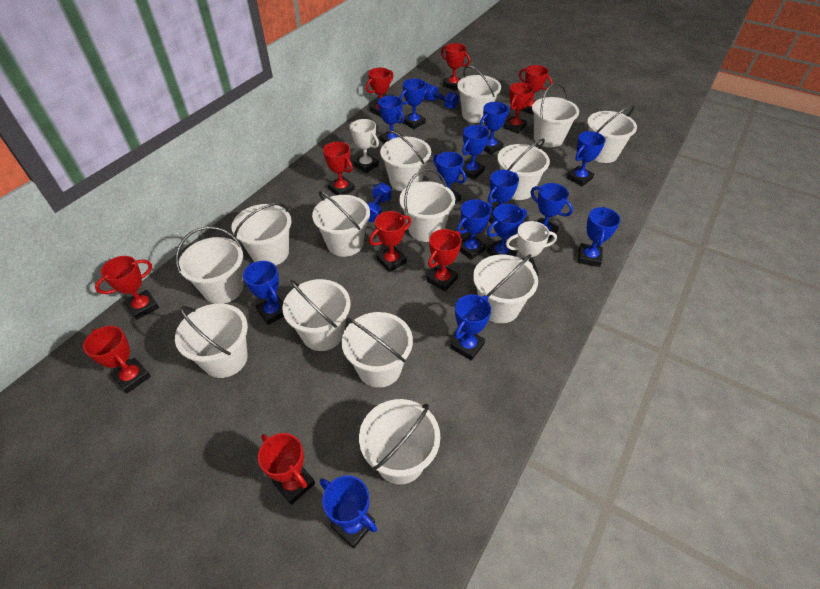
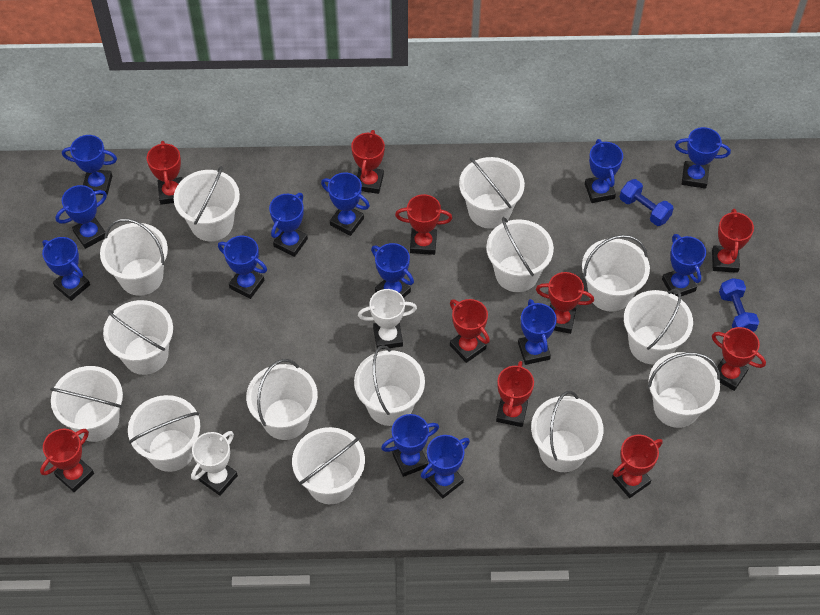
blue trophy: [243,261,284,325] [320,475,377,548] [378,96,404,143] [400,78,428,129] [433,152,466,204] [451,294,491,361] [457,199,492,260] [461,125,489,180] [480,102,509,155] [486,204,527,256] [488,170,519,224] [531,183,573,240] [567,131,605,186] [578,207,621,267] = 14 -> [42,237,90,301] [55,185,107,249] [62,135,117,195] [218,236,267,299] [269,193,308,257] [321,173,370,236] [371,243,414,298] [381,414,439,477] [421,435,470,498] [518,299,557,365] [585,139,623,203] [662,234,706,297] [675,127,731,189] = 13

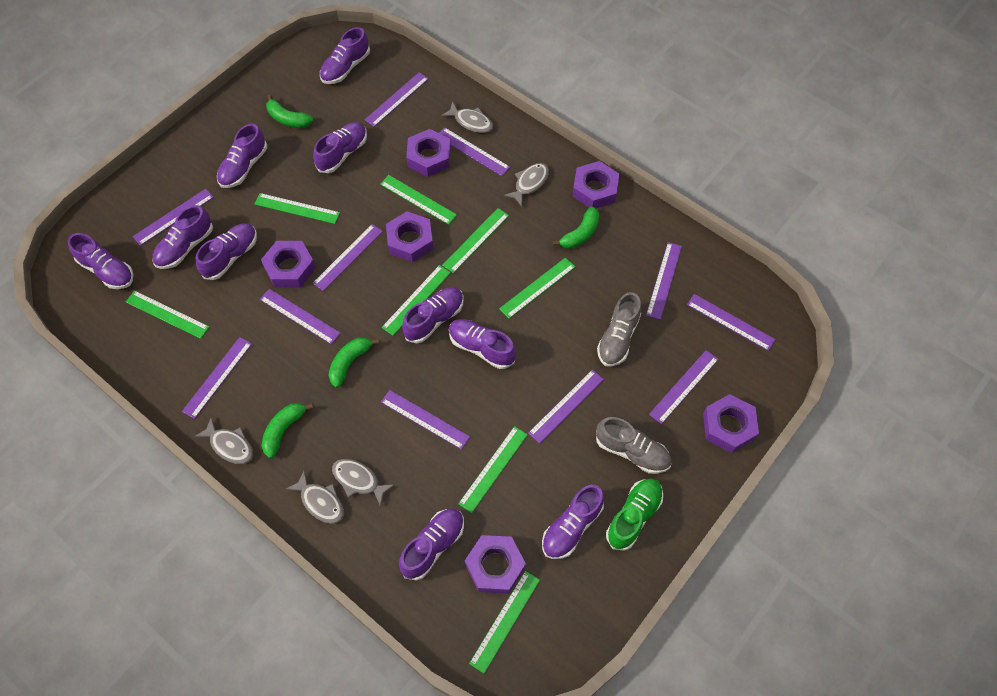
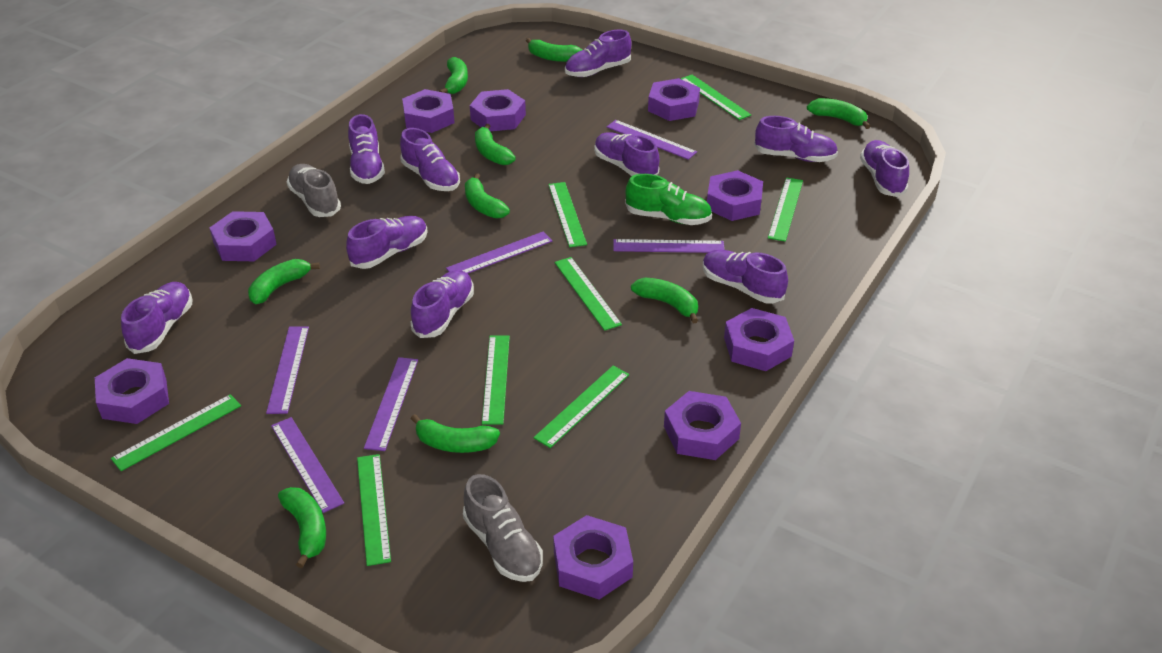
green banana: [261,403,313,458] [266,95,313,128] [328,337,379,388] [552,206,600,249] = 4 -> [248,259,320,304] [278,487,326,568] [411,414,500,453] [439,57,468,94] [465,173,510,218] [475,124,516,165] [526,38,583,62] [631,277,698,323] [807,98,871,129] = 9
grey fish: [194,417,253,464] [286,470,344,524] [332,459,394,507] [441,101,493,133] [504,163,549,207] = 5 -> none = 0
purple nut: [261,241,316,288] [386,211,433,262] [406,129,451,177] [465,535,526,594] [572,161,619,208] [703,394,759,453] = 6 -> [95,358,169,424] [210,211,277,261] [402,89,455,133] [470,89,526,131] [553,515,633,600] [648,78,700,121] [664,391,741,460] [707,170,763,221] [724,308,794,371] = 9
purple ruler: [133,189,214,246] [182,337,252,419] [260,289,341,344] [313,224,383,291] [365,72,429,127] [381,390,470,450] [439,127,510,176] [528,370,604,444] [646,242,682,320] [649,350,719,424] [687,294,776,351] = 11 -> [266,326,309,414] [271,417,344,513] [364,357,418,451] [446,232,552,273] [607,120,697,160] [613,239,725,253] = 6

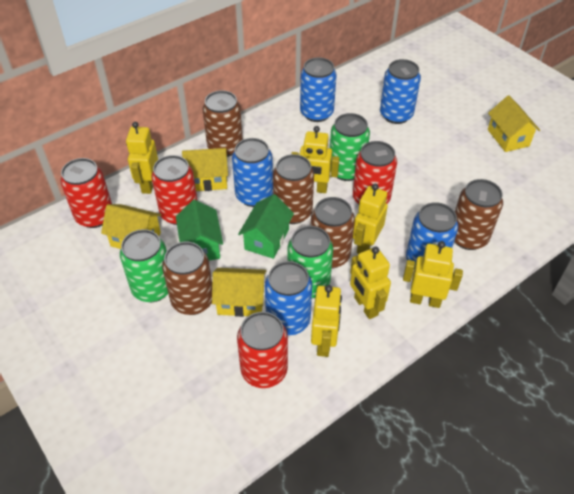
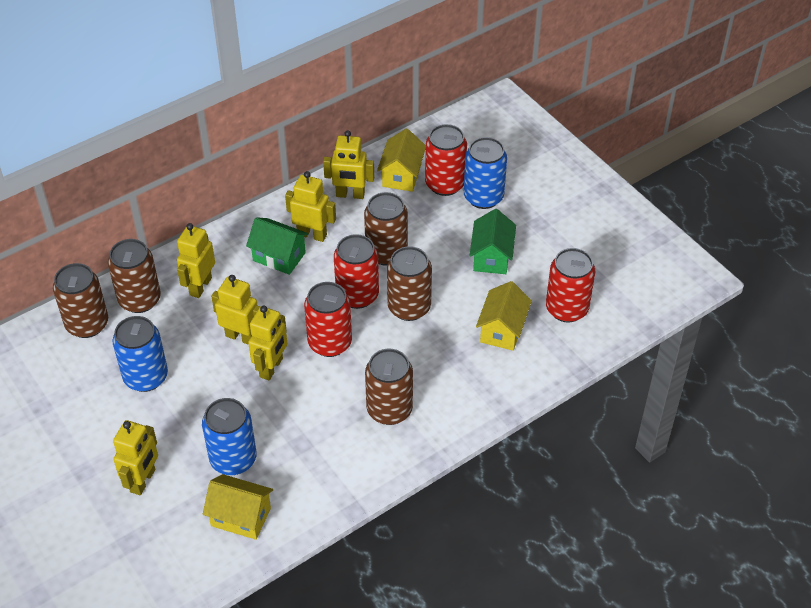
blue can: [232,138,273,207] [265,261,312,335] [300,57,337,122] [380,59,421,124] [406,202,458,269] = 5 -> [113,316,168,392] [202,398,257,475] [464,137,507,209] = 3
green can: [120,229,168,302] [288,226,333,298] [330,113,370,181] = 3 -> none = 0
yellow house: [101,204,161,249] [182,148,228,191] [212,268,266,317] [488,95,540,152] = 4 -> [203,474,273,540] [377,129,426,192] [476,281,532,351] = 3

Problem to solve
Could every entry above be printed again exactly, images excluded?

Solution to the problem
blue trophy: [243,261,284,325] [320,475,377,548] [378,96,404,143] [400,78,428,129] [433,152,466,204] [451,294,491,361] [457,199,492,260] [461,125,489,180] [480,102,509,155] [486,204,527,256] [488,170,519,224] [531,183,573,240] [567,131,605,186] [578,207,621,267] = 14 -> [42,237,90,301] [55,185,107,249] [62,135,117,195] [218,236,267,299] [269,193,308,257] [321,173,370,236] [371,243,414,298] [381,414,439,477] [421,435,470,498] [518,299,557,365] [585,139,623,203] [662,234,706,297] [675,127,731,189] = 13

green banana: [261,403,313,458] [266,95,313,128] [328,337,379,388] [552,206,600,249] = 4 -> [248,259,320,304] [278,487,326,568] [411,414,500,453] [439,57,468,94] [465,173,510,218] [475,124,516,165] [526,38,583,62] [631,277,698,323] [807,98,871,129] = 9
grey fish: [194,417,253,464] [286,470,344,524] [332,459,394,507] [441,101,493,133] [504,163,549,207] = 5 -> none = 0
purple nut: [261,241,316,288] [386,211,433,262] [406,129,451,177] [465,535,526,594] [572,161,619,208] [703,394,759,453] = 6 -> [95,358,169,424] [210,211,277,261] [402,89,455,133] [470,89,526,131] [553,515,633,600] [648,78,700,121] [664,391,741,460] [707,170,763,221] [724,308,794,371] = 9
purple ruler: [133,189,214,246] [182,337,252,419] [260,289,341,344] [313,224,383,291] [365,72,429,127] [381,390,470,450] [439,127,510,176] [528,370,604,444] [646,242,682,320] [649,350,719,424] [687,294,776,351] = 11 -> [266,326,309,414] [271,417,344,513] [364,357,418,451] [446,232,552,273] [607,120,697,160] [613,239,725,253] = 6

blue can: [232,138,273,207] [265,261,312,335] [300,57,337,122] [380,59,421,124] [406,202,458,269] = 5 -> [113,316,168,392] [202,398,257,475] [464,137,507,209] = 3
green can: [120,229,168,302] [288,226,333,298] [330,113,370,181] = 3 -> none = 0
yellow house: [101,204,161,249] [182,148,228,191] [212,268,266,317] [488,95,540,152] = 4 -> [203,474,273,540] [377,129,426,192] [476,281,532,351] = 3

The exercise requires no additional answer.